ASSIGNMENT: Your answer should be the lines from the one with "purple stacking toy [541,357,607,439] -> none" to the end of the data below, both included, exact and free of pictures.

[Source records]
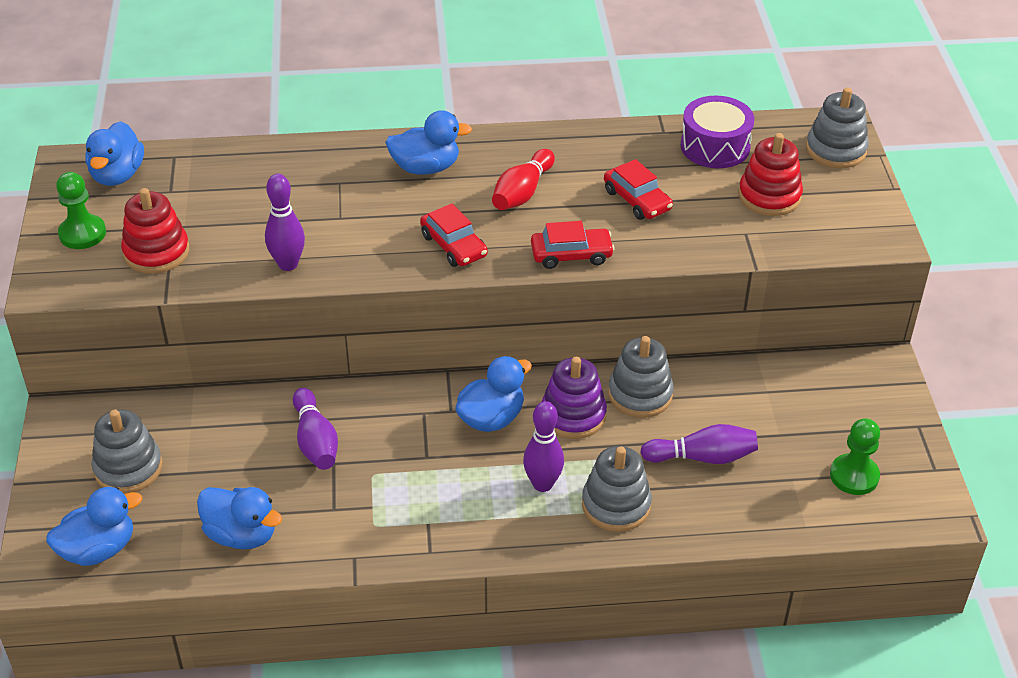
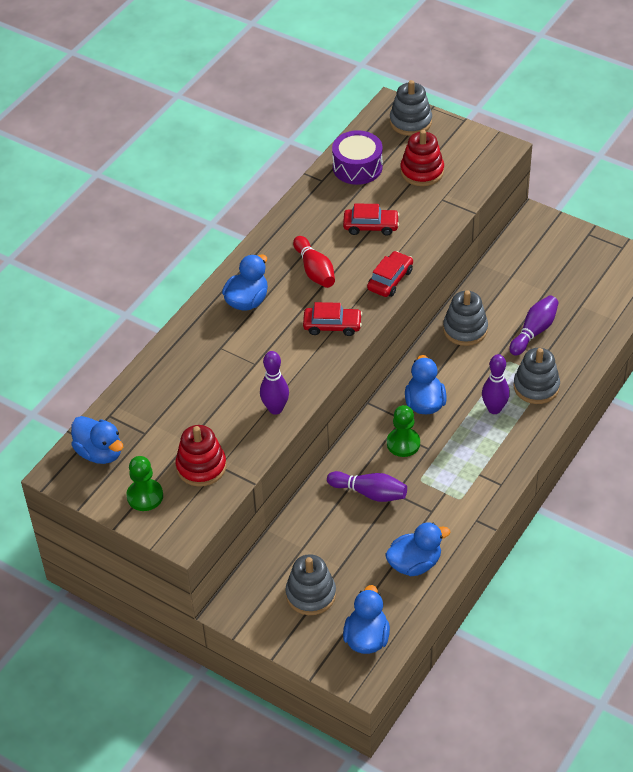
camera: 50 degrees left, 5 degrees up
purple stacking toy [541,357,607,439] -> none
green pawn [830,418,880,495] -> green pawn moved to [387,405,420,457]

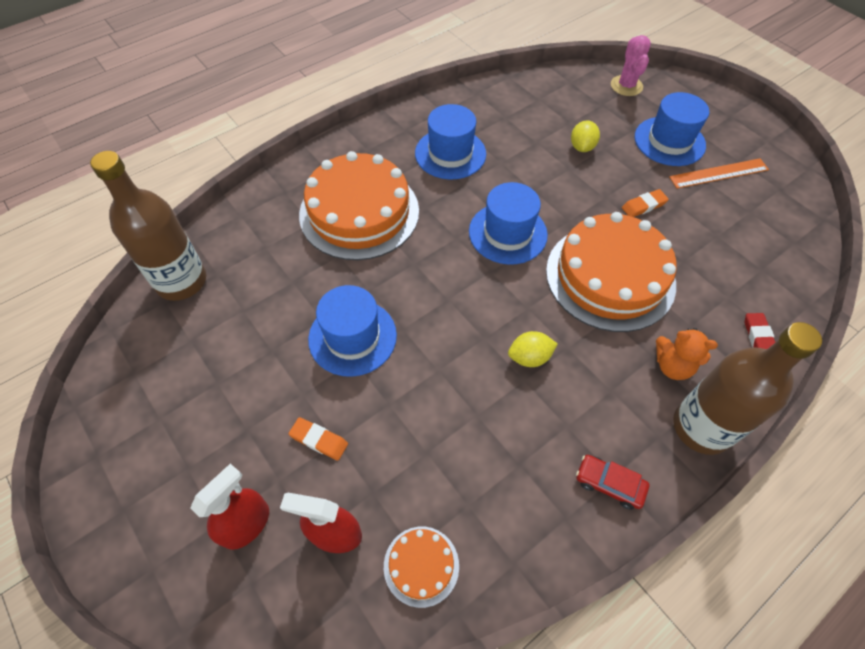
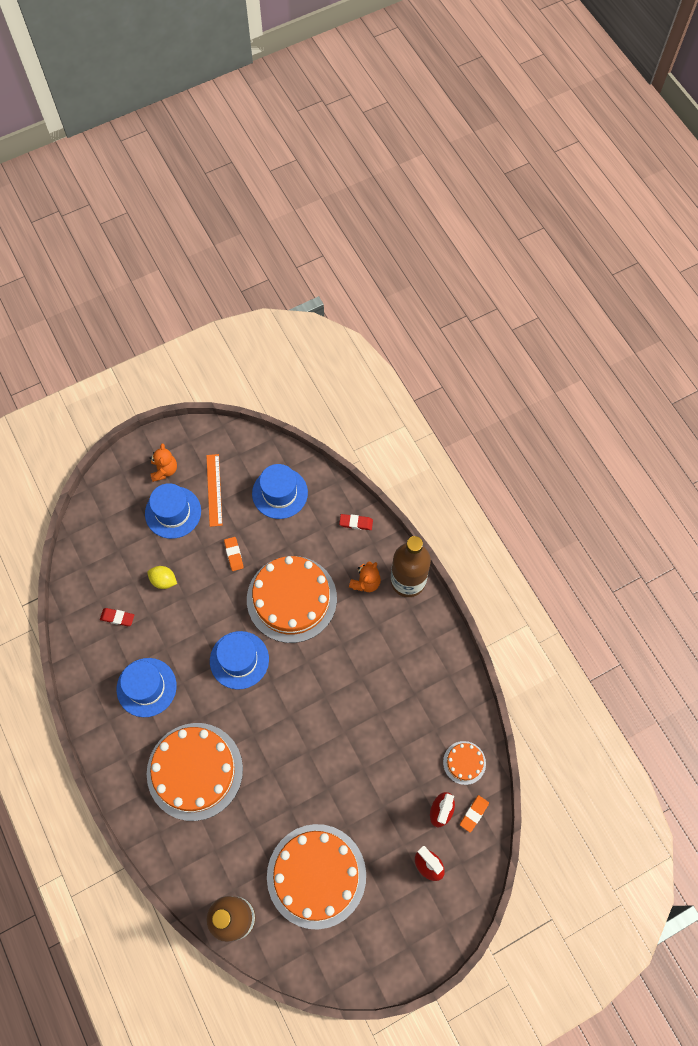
camera: 80 degrees left, 10 degrees up
orange eraser [288,417,348,461] -> orange eraser moved to [460,795,489,833]
blue hat [308,285,397,377] -> blue hat moved to [252,464,308,519]
yellow lemon [508,331,558,367] -> none
red car [576,455,649,510] -> none
pink cactus [611,35,651,96] -> none
none -> red eraser [100,608,134,626]
none -> orange teddy bear [150,443,177,482]
none -> orange cake [267,824,366,930]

WORKED SOLUTION:
purple stacking toy [541,357,607,439] -> none
green pawn [830,418,880,495] -> green pawn moved to [387,405,420,457]

camera: 80 degrees left, 10 degrees up
orange eraser [288,417,348,461] -> orange eraser moved to [460,795,489,833]
blue hat [308,285,397,377] -> blue hat moved to [252,464,308,519]
yellow lemon [508,331,558,367] -> none
red car [576,455,649,510] -> none
pink cactus [611,35,651,96] -> none
none -> red eraser [100,608,134,626]
none -> orange teddy bear [150,443,177,482]
none -> orange cake [267,824,366,930]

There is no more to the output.